- **Data listing**:

#####

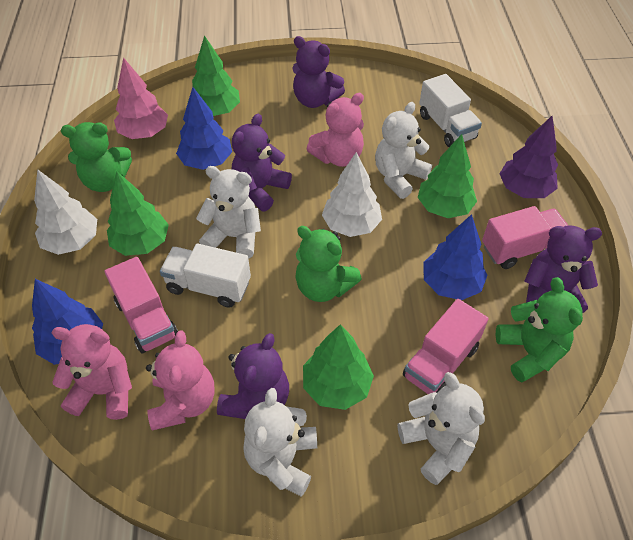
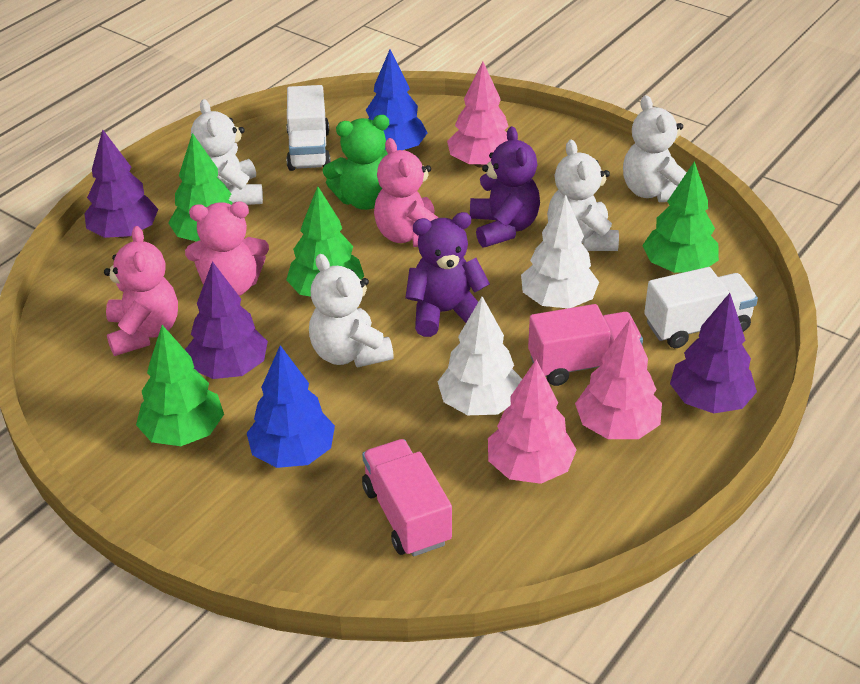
blue tree: 3 -> 2
green teddy bear: 3 -> 1
pink tree: 1 -> 3
pink truck: 3 -> 2
purple teddy bear: 4 -> 2
purple tree: 1 -> 3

#####

- **Task directions**: From the line that contains "pink truck: 3 -> 2" to the last line of the data, write out each line exactly and add nothing.

- **Response box**:
pink truck: 3 -> 2
purple teddy bear: 4 -> 2
purple tree: 1 -> 3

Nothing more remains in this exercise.